(Records from a data source)
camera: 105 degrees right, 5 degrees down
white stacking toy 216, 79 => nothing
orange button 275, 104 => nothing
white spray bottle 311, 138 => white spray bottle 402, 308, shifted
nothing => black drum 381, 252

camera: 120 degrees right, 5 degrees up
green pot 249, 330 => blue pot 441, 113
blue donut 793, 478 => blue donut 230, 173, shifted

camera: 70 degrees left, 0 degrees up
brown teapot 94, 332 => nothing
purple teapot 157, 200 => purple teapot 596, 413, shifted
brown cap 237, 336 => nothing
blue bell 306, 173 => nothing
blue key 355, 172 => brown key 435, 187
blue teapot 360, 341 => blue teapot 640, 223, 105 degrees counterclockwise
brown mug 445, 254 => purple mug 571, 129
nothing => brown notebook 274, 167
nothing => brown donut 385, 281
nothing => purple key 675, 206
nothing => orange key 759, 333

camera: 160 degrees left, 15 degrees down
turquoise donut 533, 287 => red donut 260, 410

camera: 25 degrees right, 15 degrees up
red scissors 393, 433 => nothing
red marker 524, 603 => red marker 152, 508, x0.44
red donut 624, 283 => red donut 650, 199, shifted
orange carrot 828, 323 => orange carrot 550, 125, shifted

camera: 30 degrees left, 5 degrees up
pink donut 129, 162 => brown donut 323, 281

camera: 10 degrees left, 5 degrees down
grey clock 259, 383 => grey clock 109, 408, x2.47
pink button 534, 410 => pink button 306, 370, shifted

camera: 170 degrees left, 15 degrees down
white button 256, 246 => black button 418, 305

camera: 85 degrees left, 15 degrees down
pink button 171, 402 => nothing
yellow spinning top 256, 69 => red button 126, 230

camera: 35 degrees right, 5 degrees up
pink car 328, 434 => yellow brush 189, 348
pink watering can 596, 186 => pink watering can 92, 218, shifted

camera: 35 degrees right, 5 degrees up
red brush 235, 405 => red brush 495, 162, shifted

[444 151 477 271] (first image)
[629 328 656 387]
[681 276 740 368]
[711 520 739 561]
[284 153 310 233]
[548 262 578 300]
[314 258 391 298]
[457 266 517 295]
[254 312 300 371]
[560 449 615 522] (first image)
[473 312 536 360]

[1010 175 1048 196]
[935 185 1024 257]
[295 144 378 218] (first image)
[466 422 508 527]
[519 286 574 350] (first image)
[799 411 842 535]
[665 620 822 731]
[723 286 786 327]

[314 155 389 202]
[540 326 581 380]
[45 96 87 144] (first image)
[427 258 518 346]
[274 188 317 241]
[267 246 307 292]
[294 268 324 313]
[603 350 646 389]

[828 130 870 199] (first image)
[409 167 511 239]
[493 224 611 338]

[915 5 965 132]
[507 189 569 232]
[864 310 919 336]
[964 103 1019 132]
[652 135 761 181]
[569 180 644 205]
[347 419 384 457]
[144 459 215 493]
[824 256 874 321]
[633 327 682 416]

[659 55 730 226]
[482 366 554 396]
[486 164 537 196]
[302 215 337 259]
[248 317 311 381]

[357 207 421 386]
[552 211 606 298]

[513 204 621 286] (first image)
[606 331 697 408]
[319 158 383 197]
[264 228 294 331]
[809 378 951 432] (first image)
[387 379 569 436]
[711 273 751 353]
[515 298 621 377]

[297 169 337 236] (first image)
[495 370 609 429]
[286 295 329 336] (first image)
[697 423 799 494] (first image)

### TASK REQUIREMENTS:
Your task is to repeat the records exactly. Begin at their first line and stop after the line containing "white spray bottle 311, 138".

### REPLY:
camera: 105 degrees right, 5 degrees down
white stacking toy 216, 79 => nothing
orange button 275, 104 => nothing
white spray bottle 311, 138 => white spray bottle 402, 308, shifted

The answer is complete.